▶ [Input]:
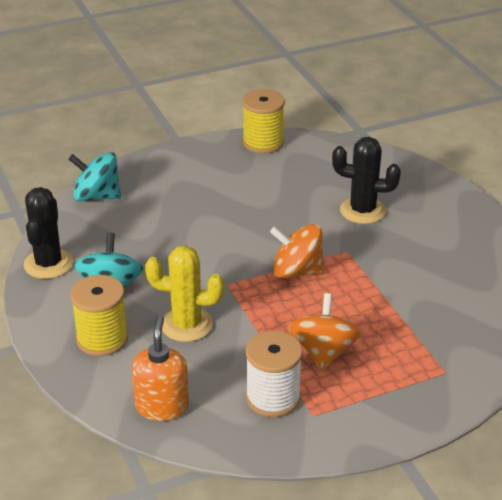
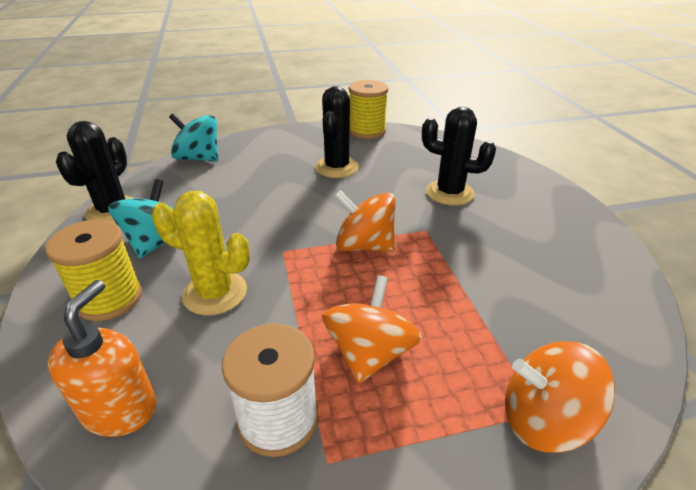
camera: 10 degrees right, 0 degrees up
(245, 193) = (337, 167): none -> black cactus
(447, 376) = (544, 419): none -> orange spinning top

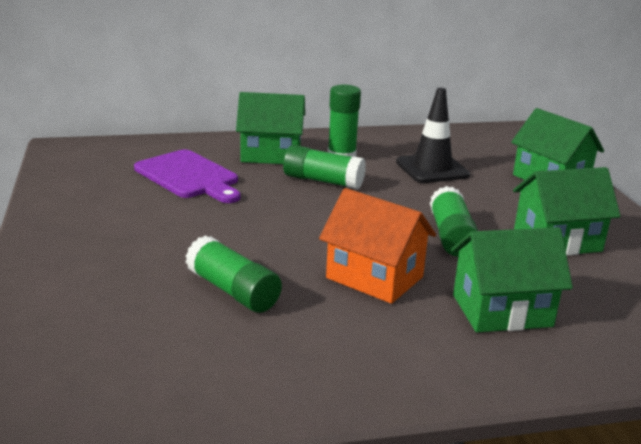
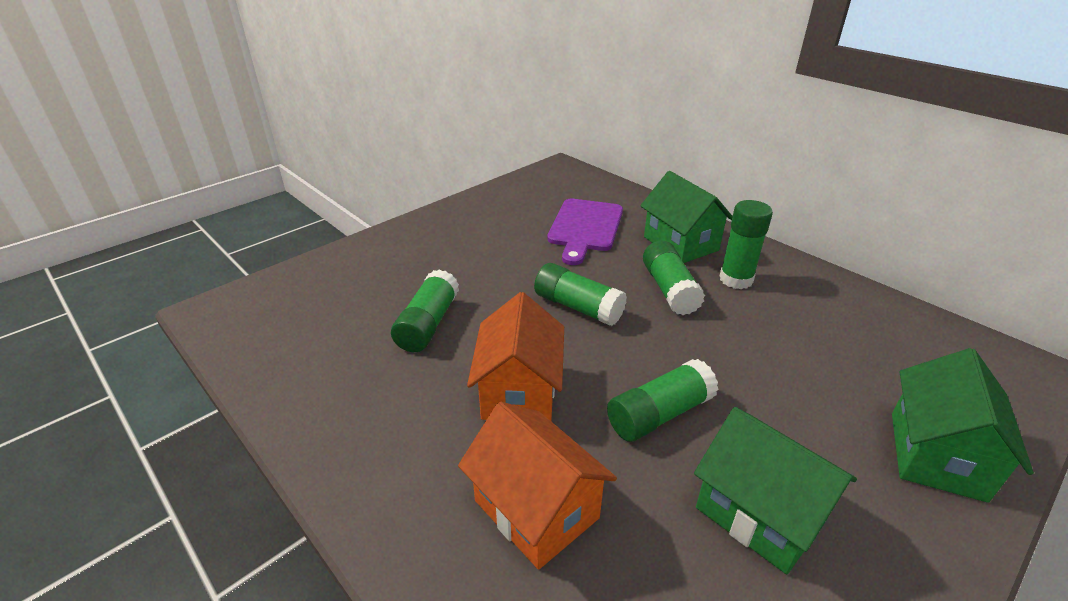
camera: 60 degrees right, 10 degrees up
(299, 219) = (578, 307): none -> green glue stick
(432, 169) = (803, 344): black traffic cone -> none
(502, 310) = (536, 509): green house -> orange house

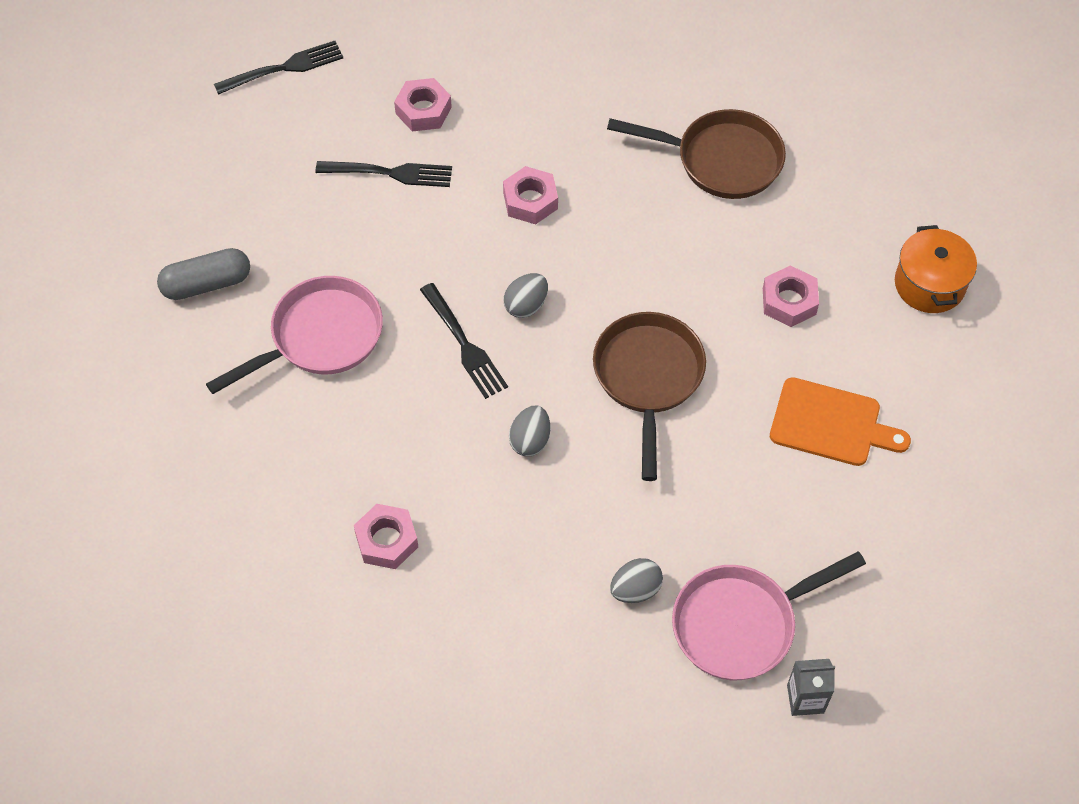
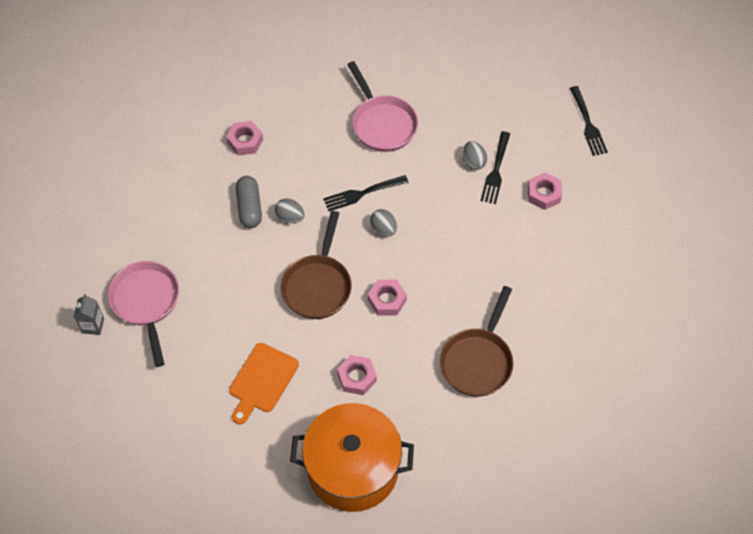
camera: 100 degrees right, 0 degrees up
(206, 284) = (430, 74): grey capsule -> grey capsule (249, 207)
(530, 200) = (462, 243): pink nut -> pink nut (387, 300)
(635, 589) = (182, 254): grey egg -> grey egg (473, 162)
(648, 378) = (318, 285): brown pan -> brown pan turned 90 degrees clockwise
(929, 284) = (353, 469): orange pot -> orange pot, size x1.84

▶ [Exercise prompt]: Which lines contain "degrees"? Copy each of them from the listing.

▶ [Exercise response]:
camera: 10 degrees right, 0 degrees up
camera: 60 degrees right, 10 degrees up
camera: 100 degrees right, 0 degrees up
(648, 378) = (318, 285): brown pan -> brown pan turned 90 degrees clockwise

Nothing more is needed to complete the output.